**Data excerpts**
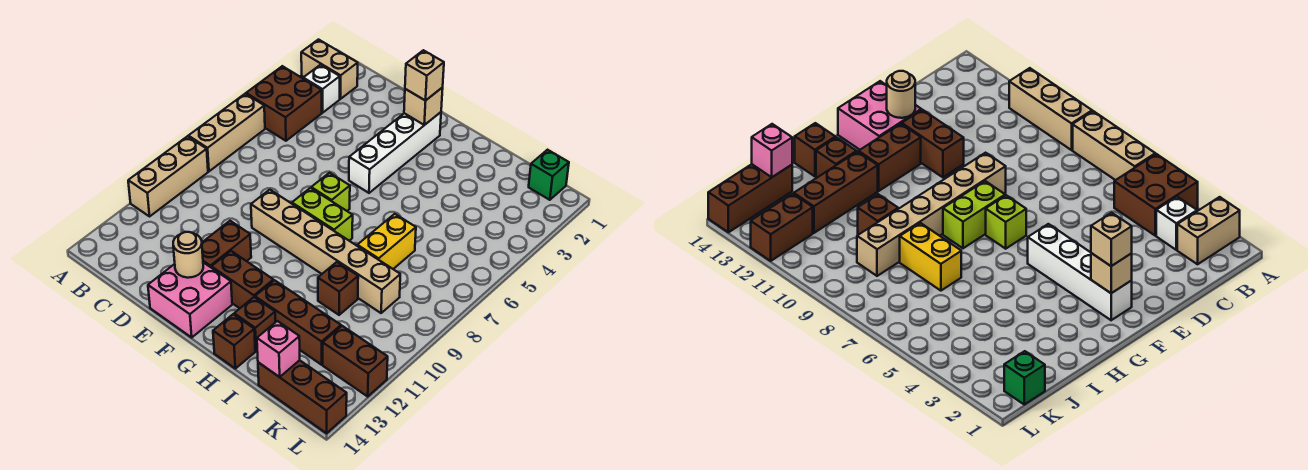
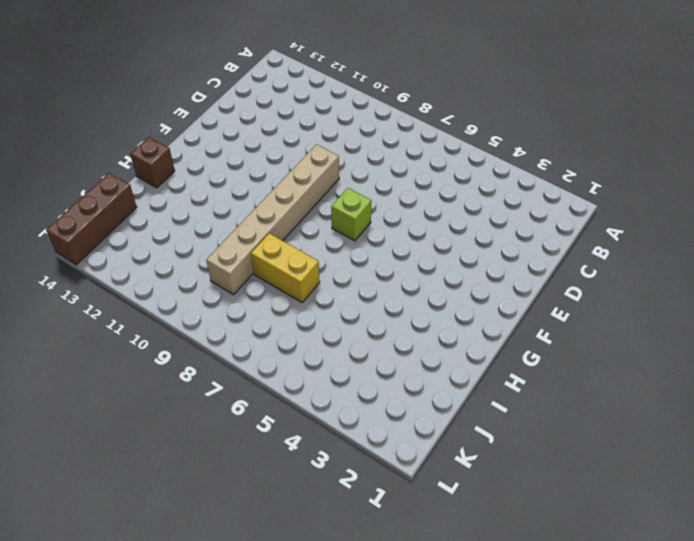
none -> tan brick A2:B2 level 1
none -> brown brick A4:B5 level 1
none -> tan brick A6:A8 level 1

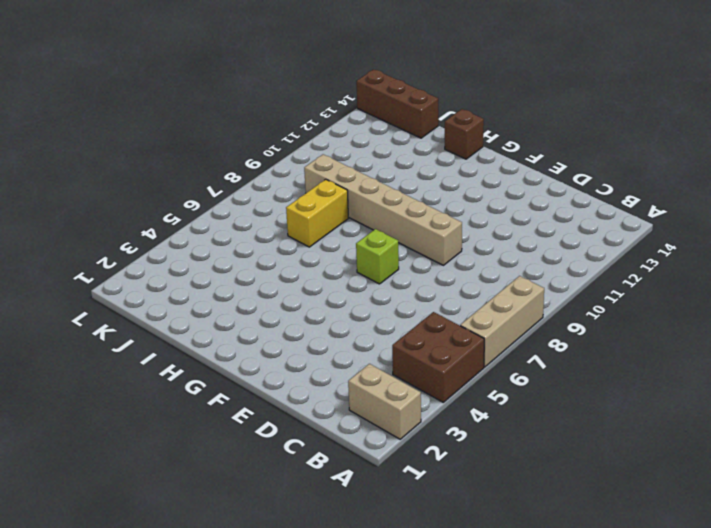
none -> tan brick A9:A11 level 1
none -> white brick B3 level 1
none -> brown brick E11:E12 level 1

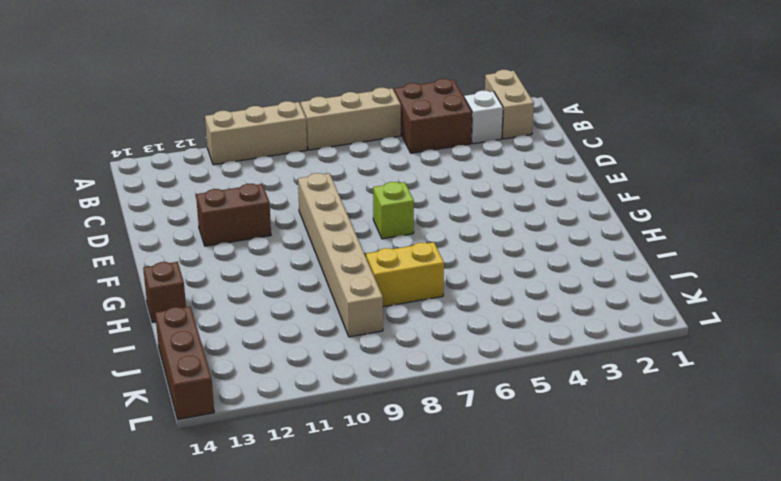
none -> pink brick E13:F14 level 1
none -> white brick F2:F5 level 1
none -> lime brick F8:G8 level 1

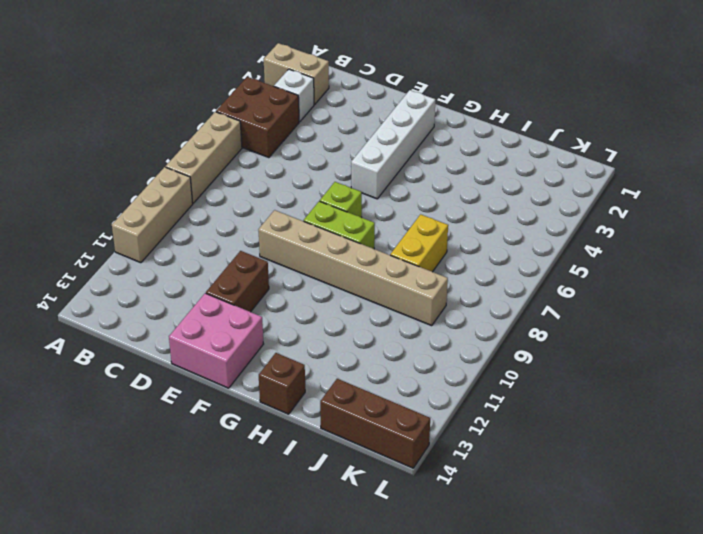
none -> brown brick F12:G12 level 1
none -> brown brick H12:J12 level 1
none -> brown brick H13 level 1

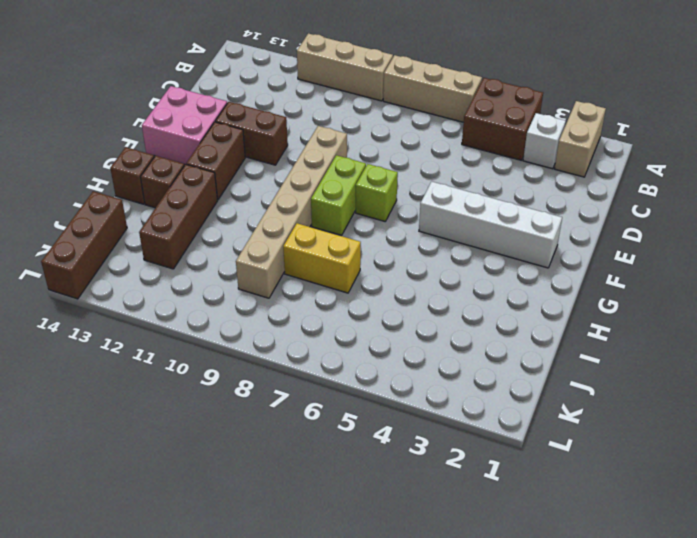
none -> brown brick I10 level 1
none -> green brick K1 level 1
none -> brown brick K12:L12 level 1

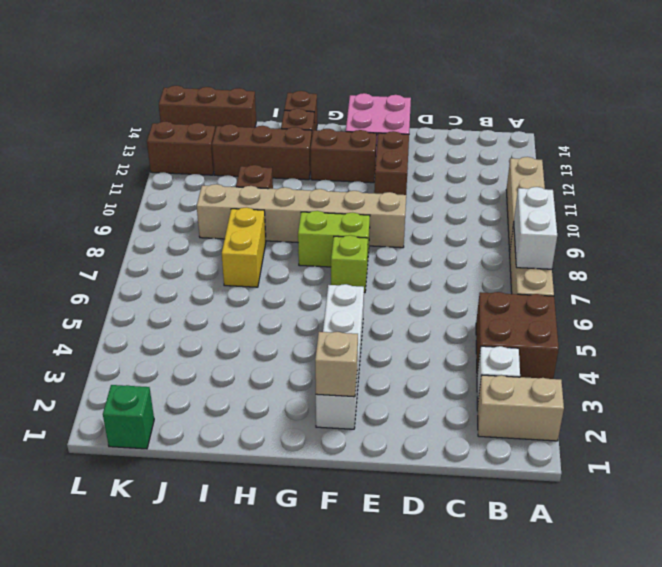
white brick A7:A8 level 2 -> none
none -> tan round brick E13 level 2
none -> pink brick J14 level 2
none -> tan brick F2 level 3

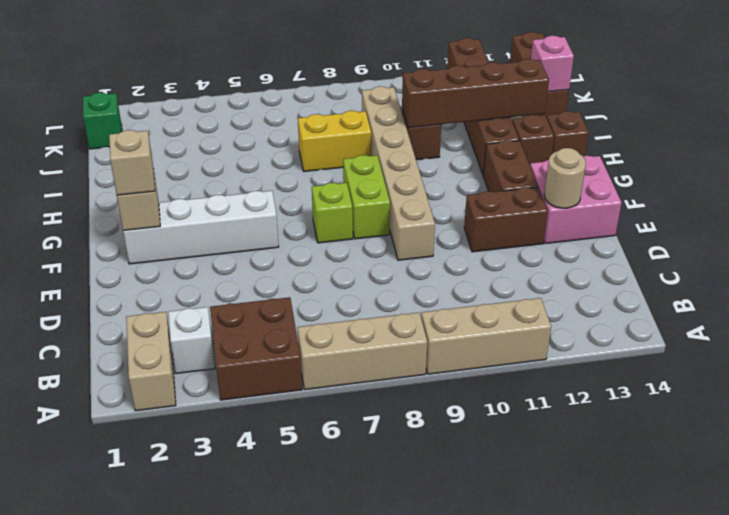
brown brick I10:I13 level 2 -> none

**What you need to do**
The answer must be an exact copy of the lines from the one containing "white brick A7:A8 level 2 -> none" through the last line of the records, and nothing else. Pictures do not belong in it.

**Written answer**
white brick A7:A8 level 2 -> none
none -> tan round brick E13 level 2
none -> pink brick J14 level 2
none -> tan brick F2 level 3

brown brick I10:I13 level 2 -> none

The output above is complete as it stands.